Before-and-after scene images
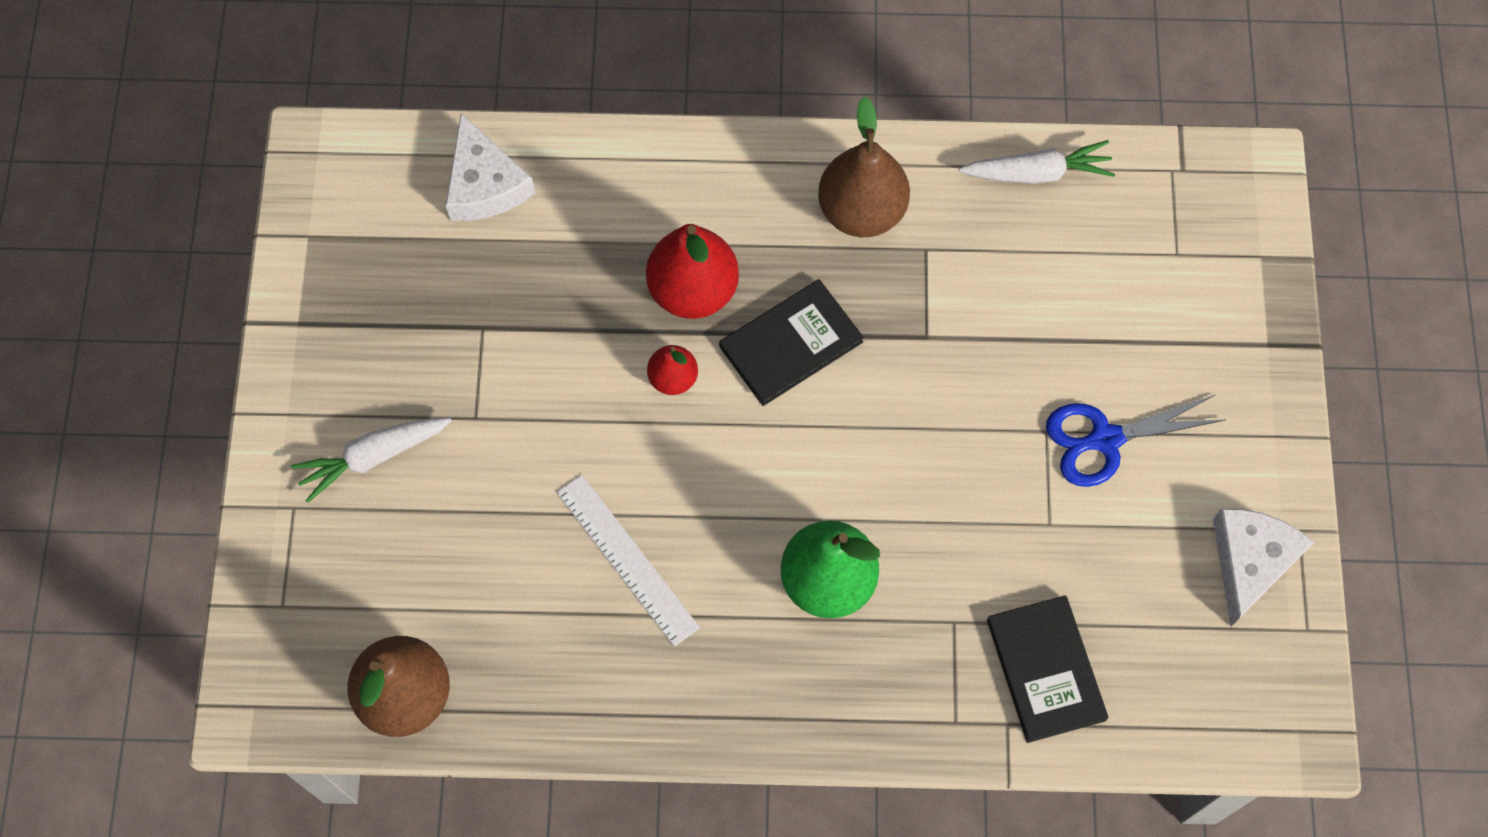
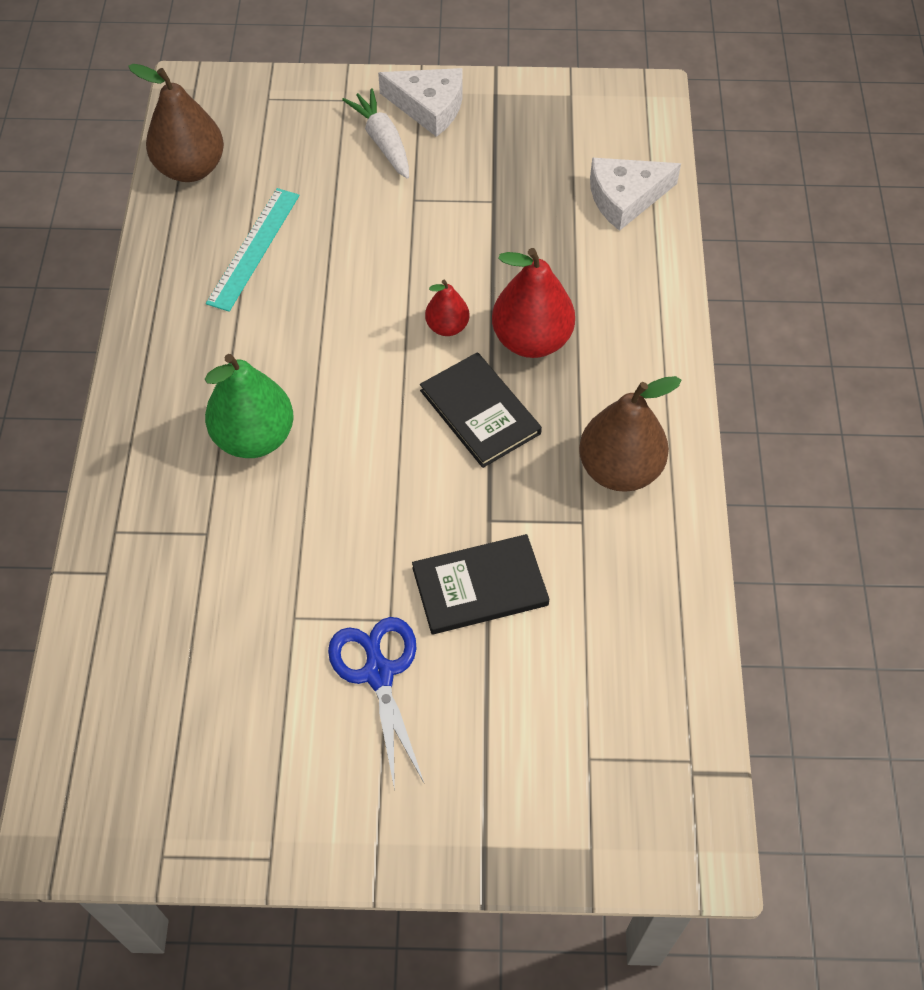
camera: 90 degrees right, 10 degrees down
white ruler [557,475,700,647] -> none
white carrot [959,140,1115,184] -> none
black book [987,595,1108,743] -> black book moved to [412,534,549,634]
white cheese [1213,509,1314,626] -> white cheese moved to [378,68,463,137]
none -> turquoise ruler [206,188,300,312]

Your objective | Extract all lines from the data in which "ruler" is found.

Response for this exercise |
white ruler [557,475,700,647] -> none
none -> turquoise ruler [206,188,300,312]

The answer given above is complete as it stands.